#### Extracted records ####

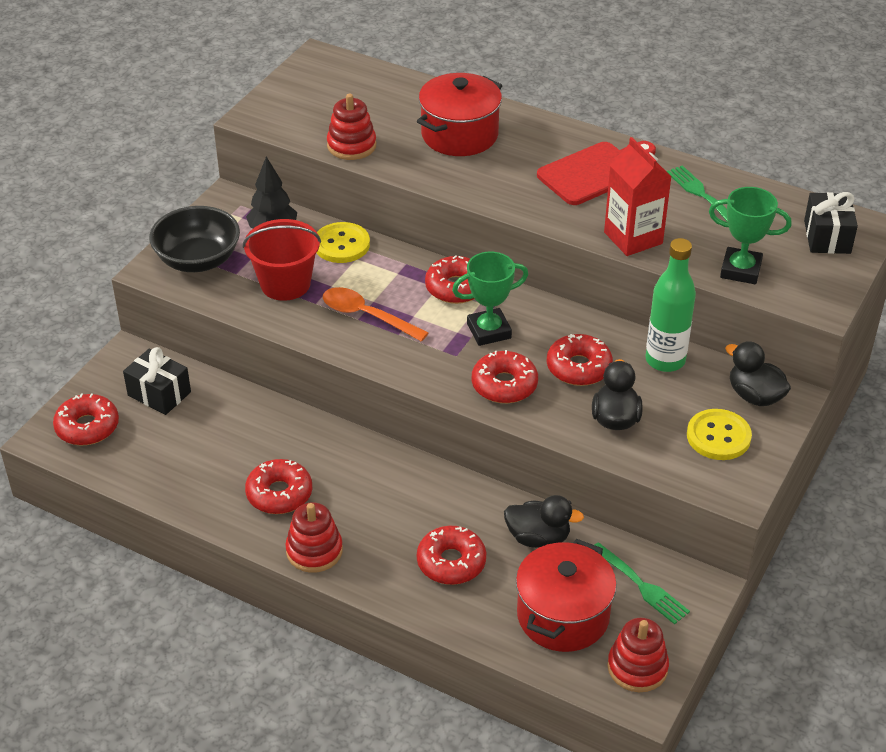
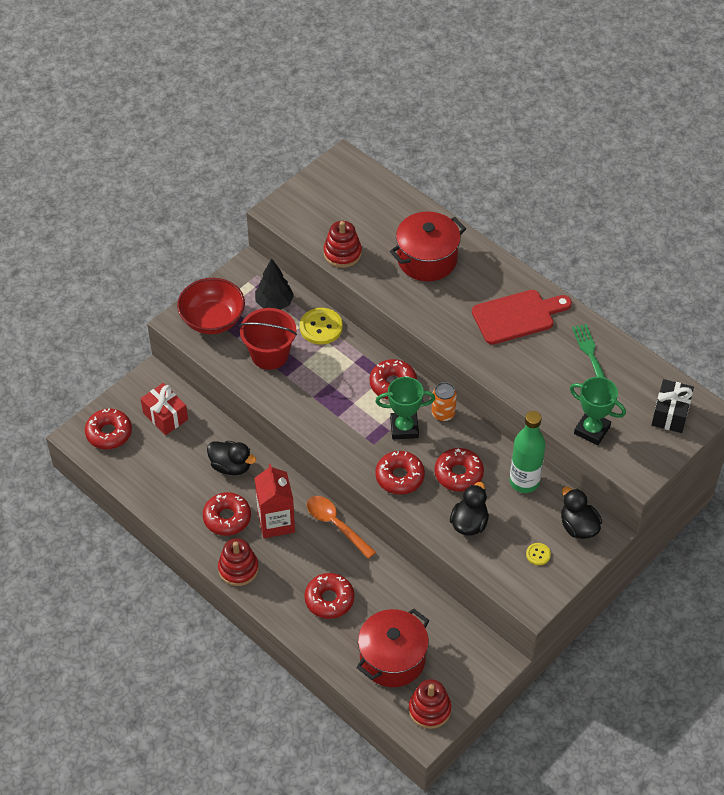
camera: 15 degrees right, 10 degrees up
(159, 394) = (165, 416): black gift -> red gift
(198, 260) = (212, 319): black bowl -> red bowl
(367, 316) = (320, 395): orange spoon -> orange spoon (336, 525)
(532, 307) = (443, 414): none -> orange can
(538, 538) = (396, 595): black duck -> black duck (231, 466)
(633, 238) = (523, 384): red carton -> red carton (276, 522)
(642, 586) = (455, 649): green fork -> none
(718, 436) = (538, 554): yellow button -> yellow button, size x0.52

####

■ Task statement
The entries should be printed again exactly as written, leaving all pictures out.

■ Answer section
camera: 15 degrees right, 10 degrees up
(159, 394) = (165, 416): black gift -> red gift
(198, 260) = (212, 319): black bowl -> red bowl
(367, 316) = (320, 395): orange spoon -> orange spoon (336, 525)
(532, 307) = (443, 414): none -> orange can
(538, 538) = (396, 595): black duck -> black duck (231, 466)
(633, 238) = (523, 384): red carton -> red carton (276, 522)
(642, 586) = (455, 649): green fork -> none
(718, 436) = (538, 554): yellow button -> yellow button, size x0.52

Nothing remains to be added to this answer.